DATA RECORDS Start Marker

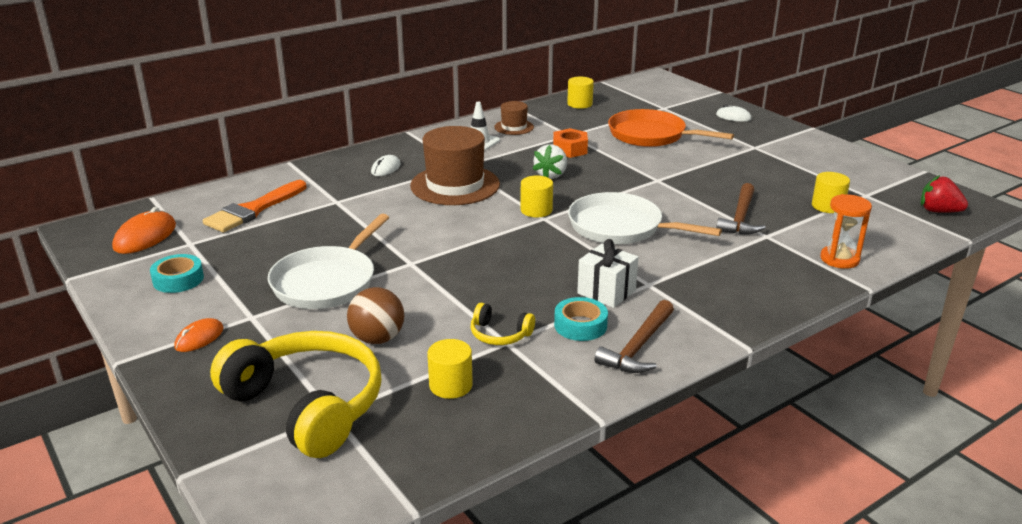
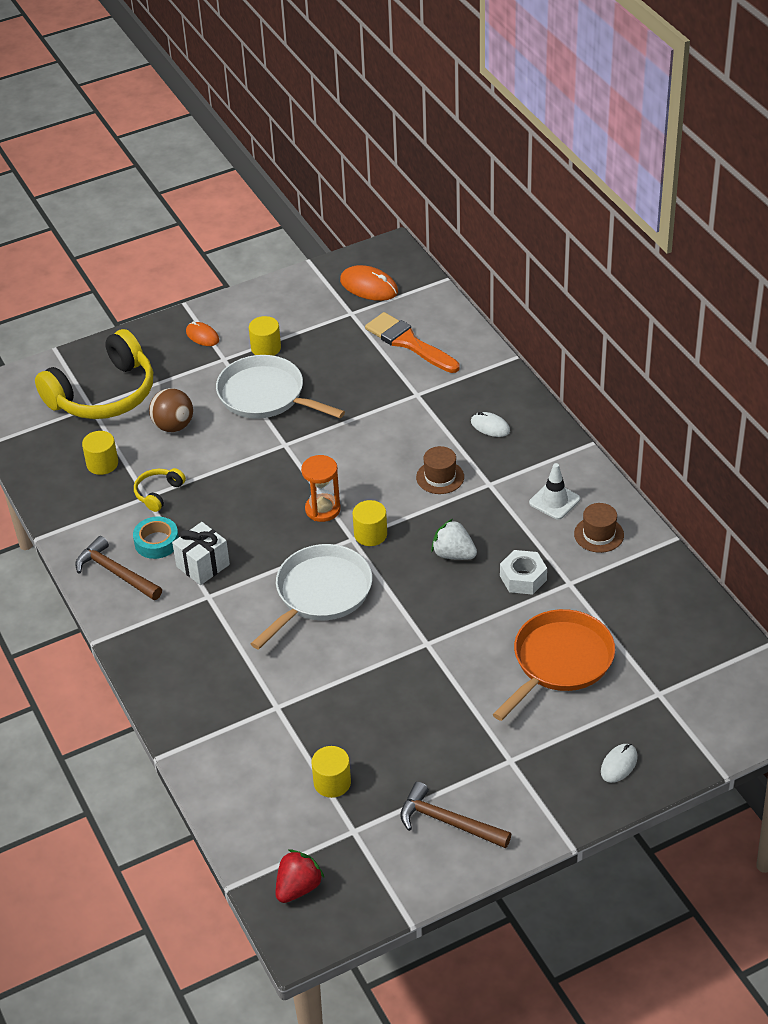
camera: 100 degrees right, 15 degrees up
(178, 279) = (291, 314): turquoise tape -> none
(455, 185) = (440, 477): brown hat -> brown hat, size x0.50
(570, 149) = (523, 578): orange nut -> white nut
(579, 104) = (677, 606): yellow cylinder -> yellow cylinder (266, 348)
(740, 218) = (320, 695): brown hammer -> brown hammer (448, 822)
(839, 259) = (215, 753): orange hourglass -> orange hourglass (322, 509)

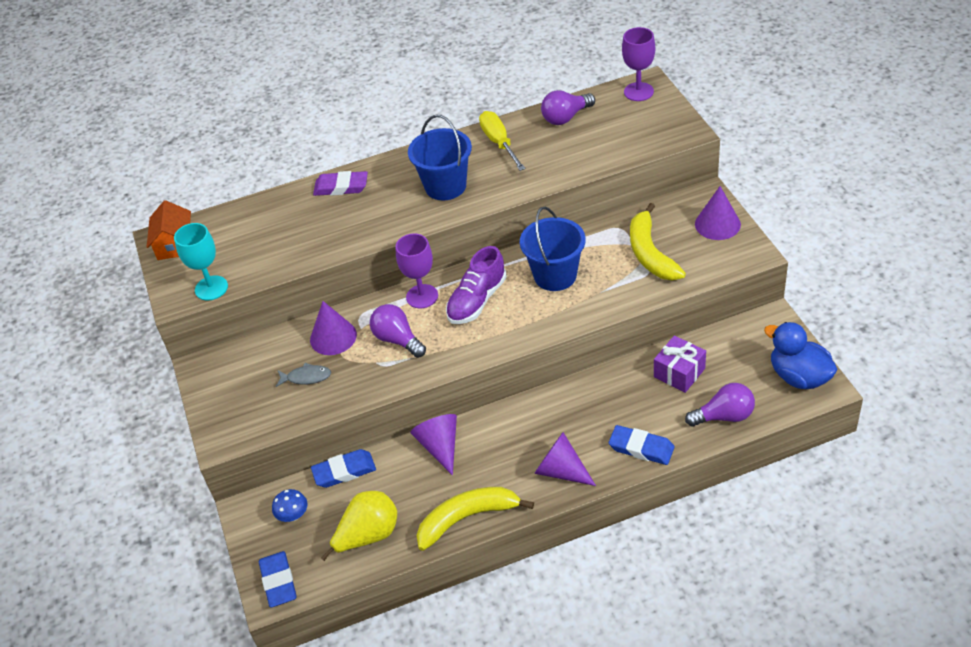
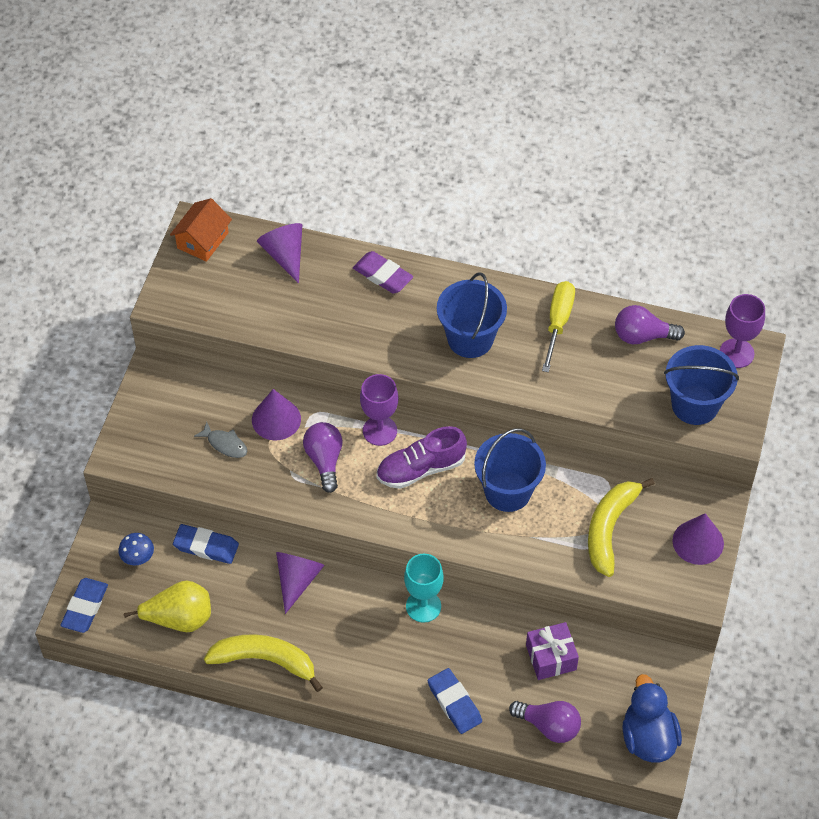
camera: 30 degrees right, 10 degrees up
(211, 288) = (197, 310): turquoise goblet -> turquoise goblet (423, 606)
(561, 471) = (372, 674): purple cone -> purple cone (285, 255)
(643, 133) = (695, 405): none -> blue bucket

DATA RECORDS End Marker
DATA RECORDS Start Marker

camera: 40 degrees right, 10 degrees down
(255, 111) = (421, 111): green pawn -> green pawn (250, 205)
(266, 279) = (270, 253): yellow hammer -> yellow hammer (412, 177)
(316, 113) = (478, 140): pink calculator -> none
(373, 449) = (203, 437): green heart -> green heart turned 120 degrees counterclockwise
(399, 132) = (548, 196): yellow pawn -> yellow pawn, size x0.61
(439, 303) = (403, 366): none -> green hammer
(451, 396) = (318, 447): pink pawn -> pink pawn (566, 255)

DATA RECORDS End Marker
DATA RECORDS Start Marker

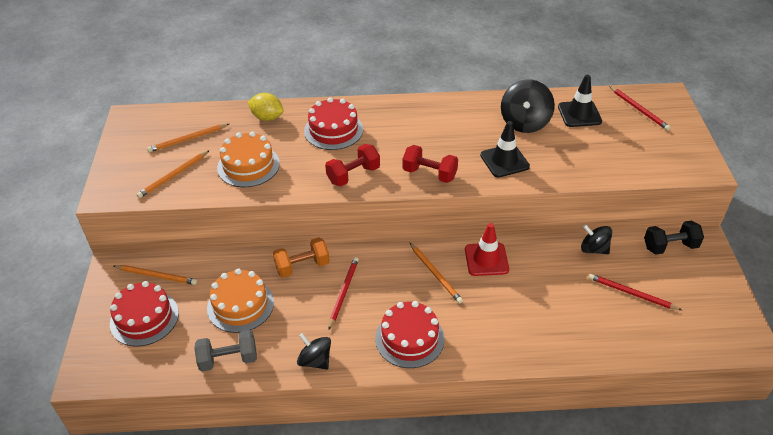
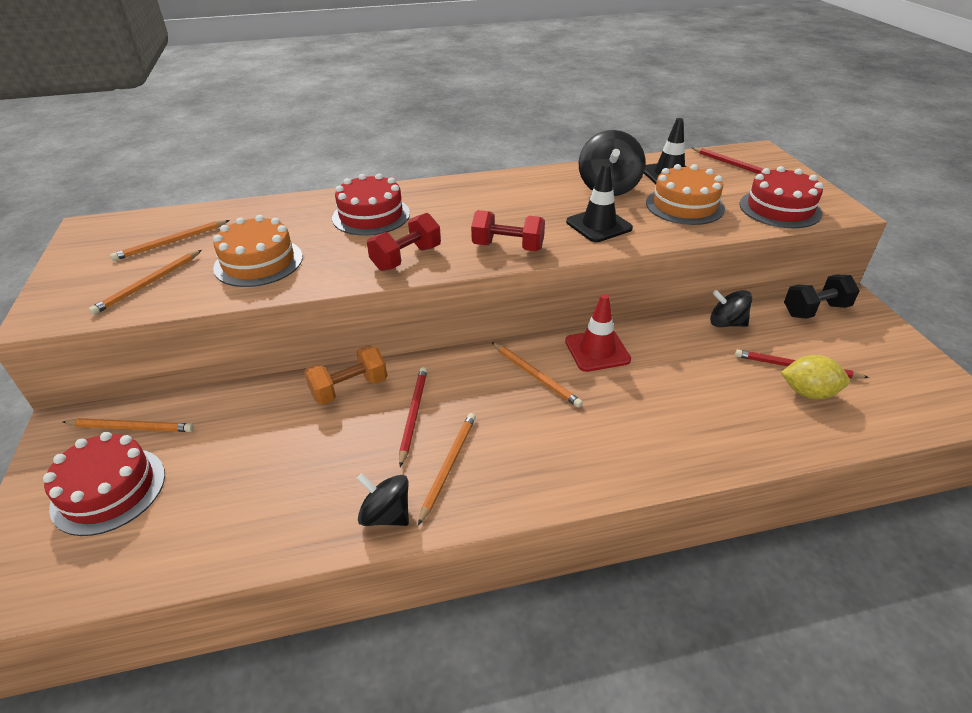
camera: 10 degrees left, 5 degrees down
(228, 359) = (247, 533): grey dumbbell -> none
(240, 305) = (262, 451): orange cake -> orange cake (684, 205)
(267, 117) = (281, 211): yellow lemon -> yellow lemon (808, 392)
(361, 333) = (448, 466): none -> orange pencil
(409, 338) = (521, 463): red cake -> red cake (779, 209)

DATA RECORDS End Marker

» **ASSIGNED TASK**
Some lines in the data above hold the string "pawn". Find and copy each of them.

» **SOLUTION**
(255, 111) = (421, 111): green pawn -> green pawn (250, 205)
(399, 132) = (548, 196): yellow pawn -> yellow pawn, size x0.61
(451, 396) = (318, 447): pink pawn -> pink pawn (566, 255)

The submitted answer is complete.